Assigned task: Filter the listing so that only lines with the word "green" remain.

------------------------------------------------

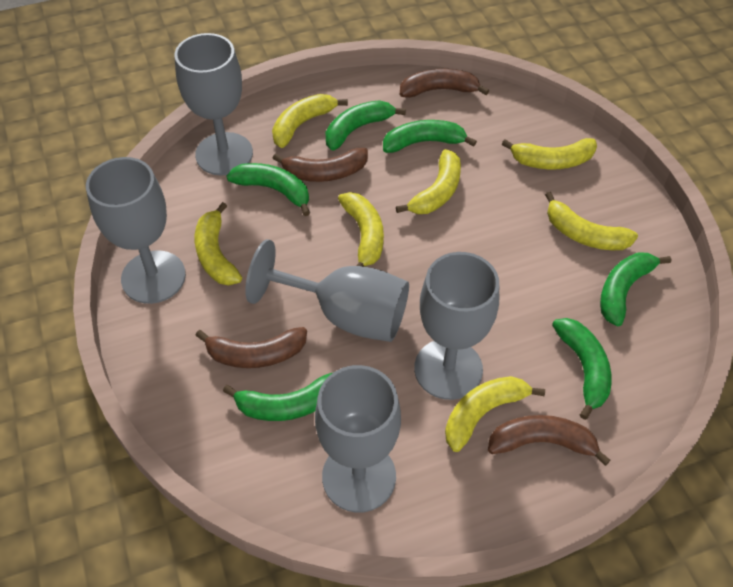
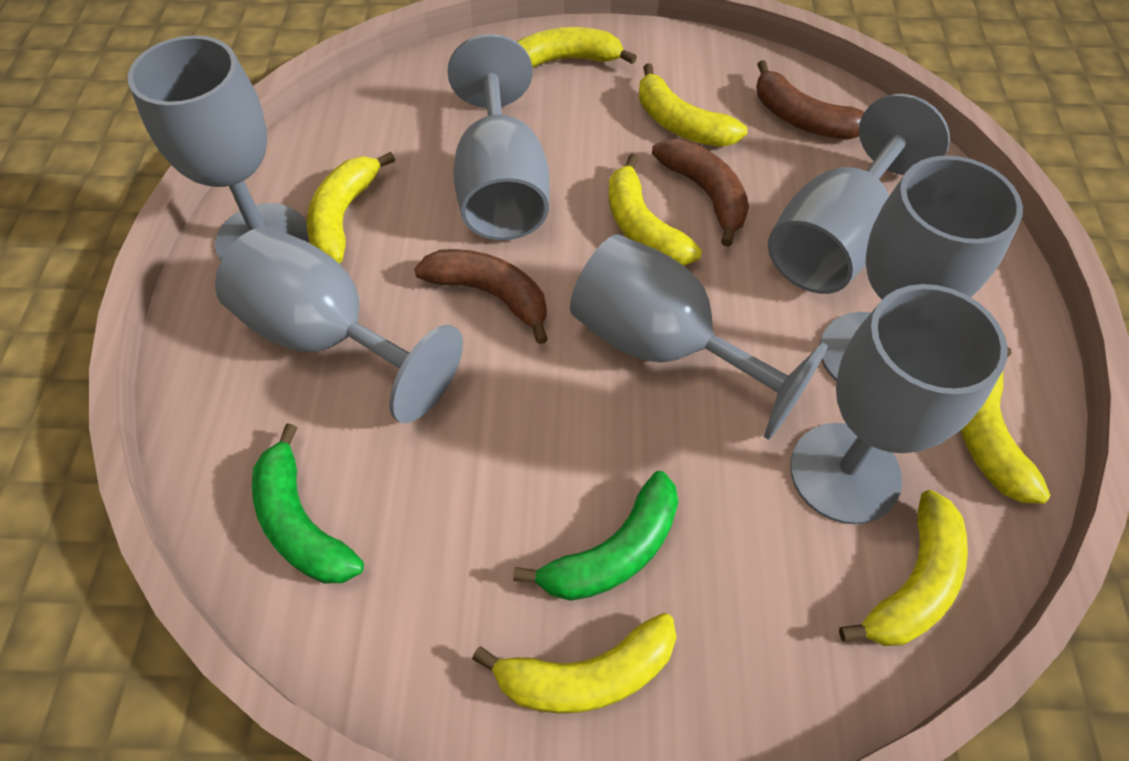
brown banana: 4 -> 3
green banana: 6 -> 2
grey goblet: 5 -> 7

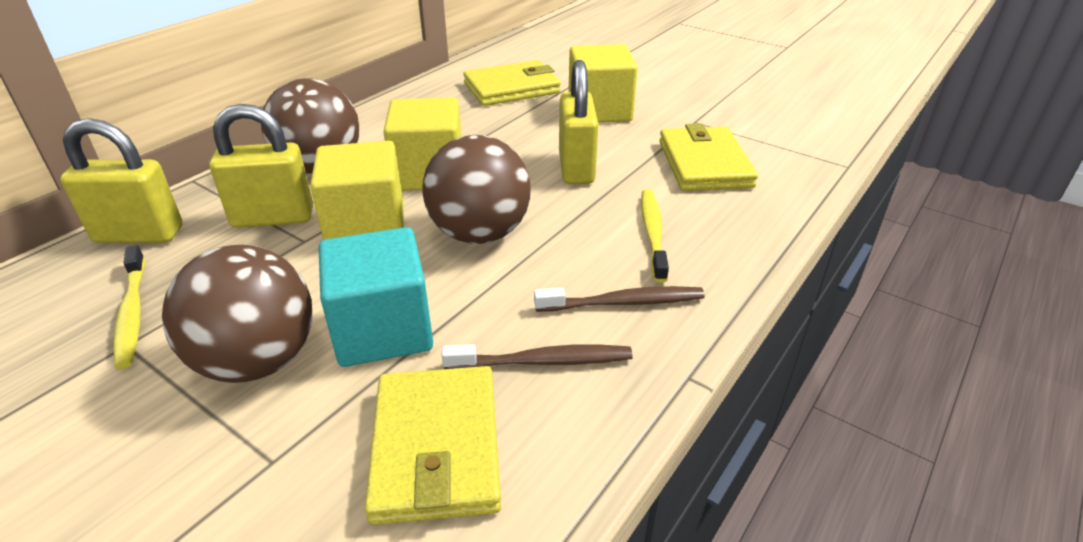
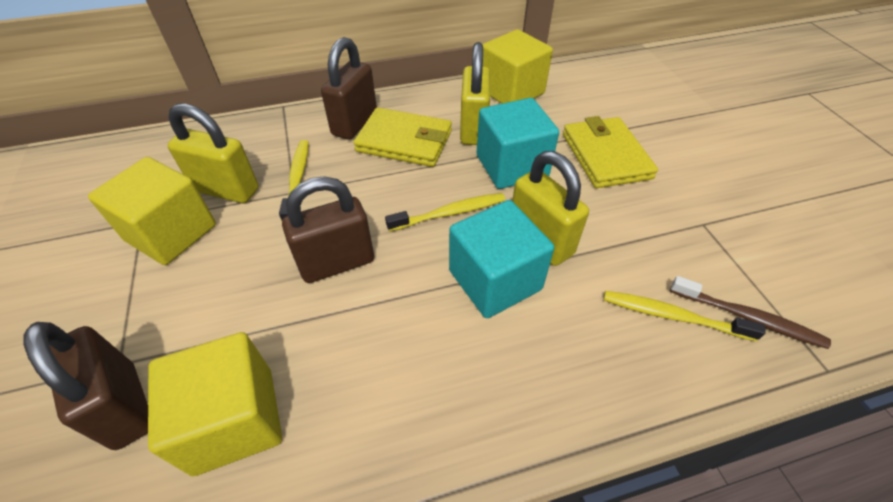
brown ball: 3 -> 0
brown padlock: 0 -> 3
brown toothbrush: 2 -> 1
turquoise cube: 1 -> 2
yellow toothbrush: 2 -> 3
yellow wallet: 3 -> 2

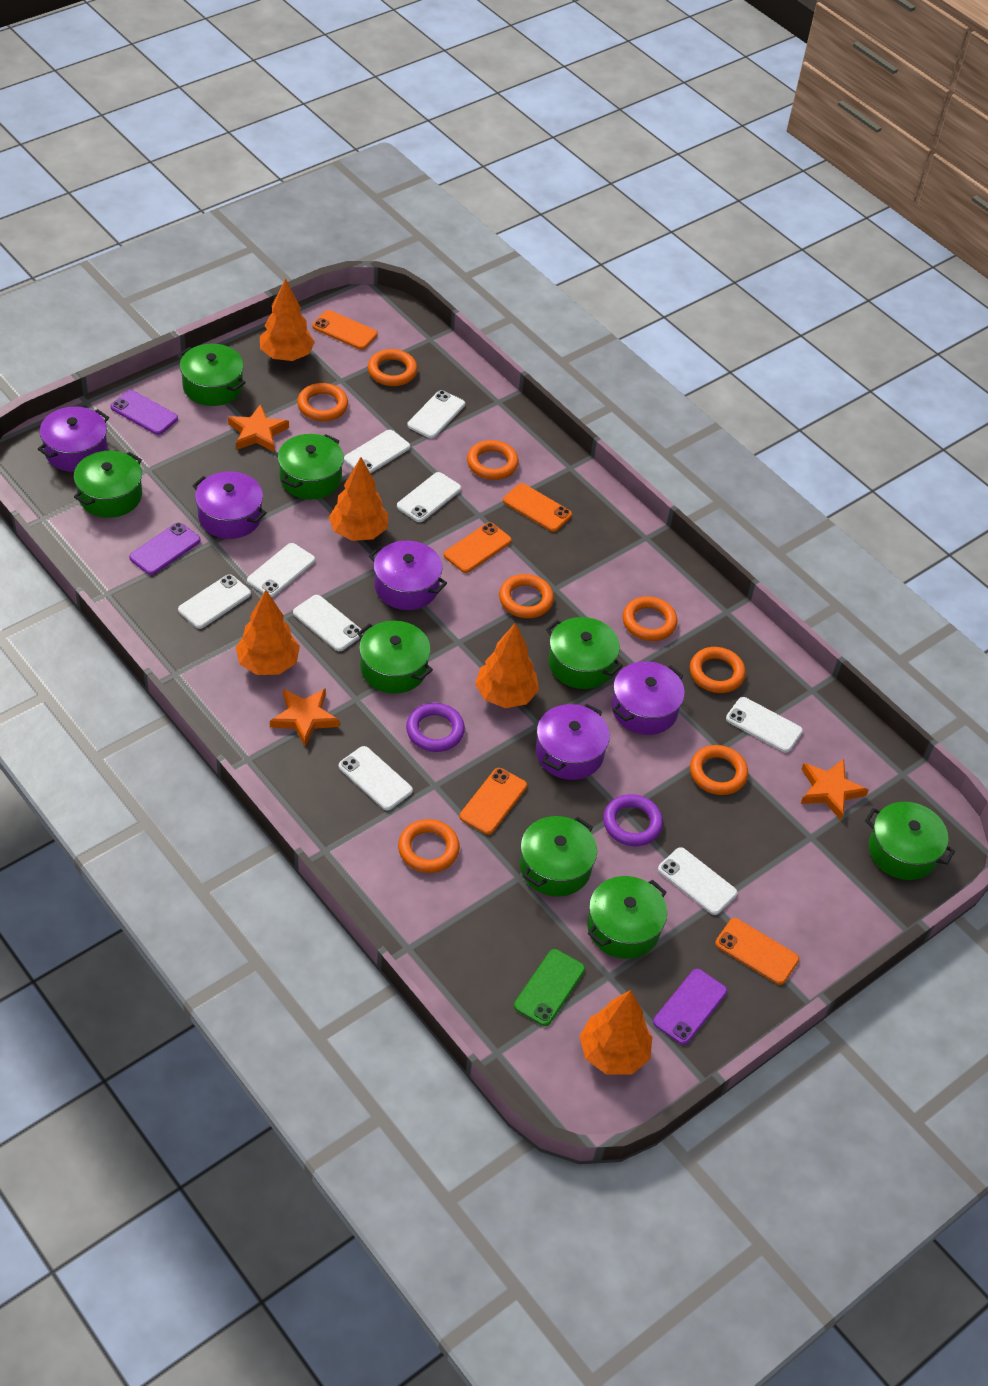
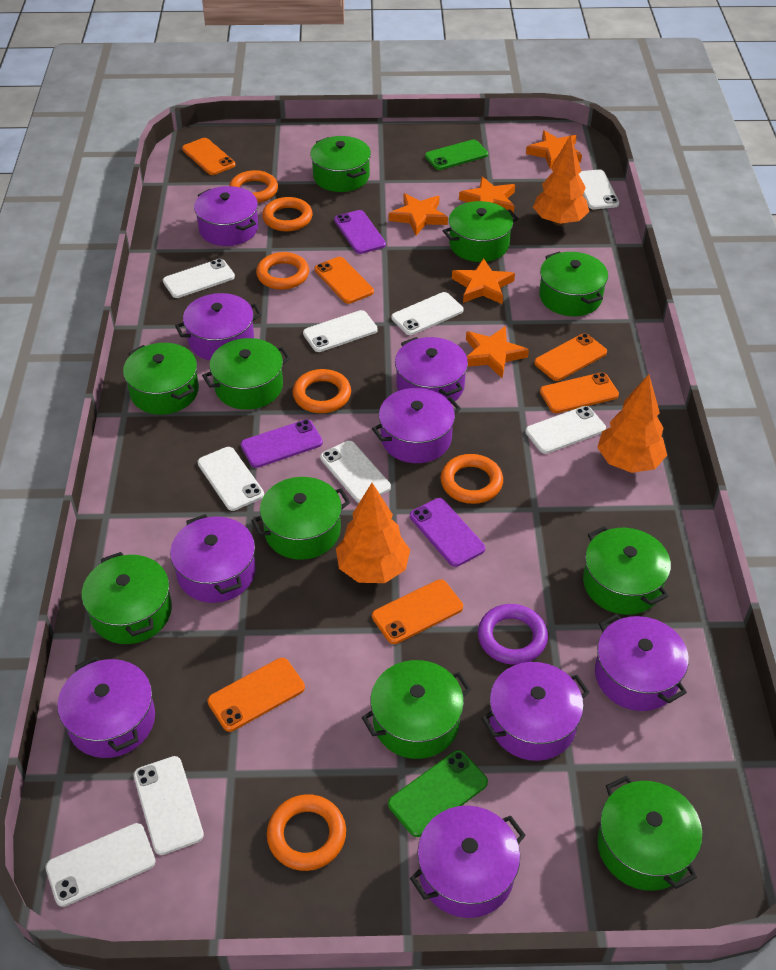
green phone: 1 -> 2
green pot: 8 -> 10
orange phone: 5 -> 6
orange ring: 8 -> 6
orange star: 3 -> 5
orange tree: 5 -> 3
purple pot: 5 -> 9
purple ring: 2 -> 1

------------------------------------------------

Result for this exercise:
green banana: 6 -> 2
green phone: 1 -> 2
green pot: 8 -> 10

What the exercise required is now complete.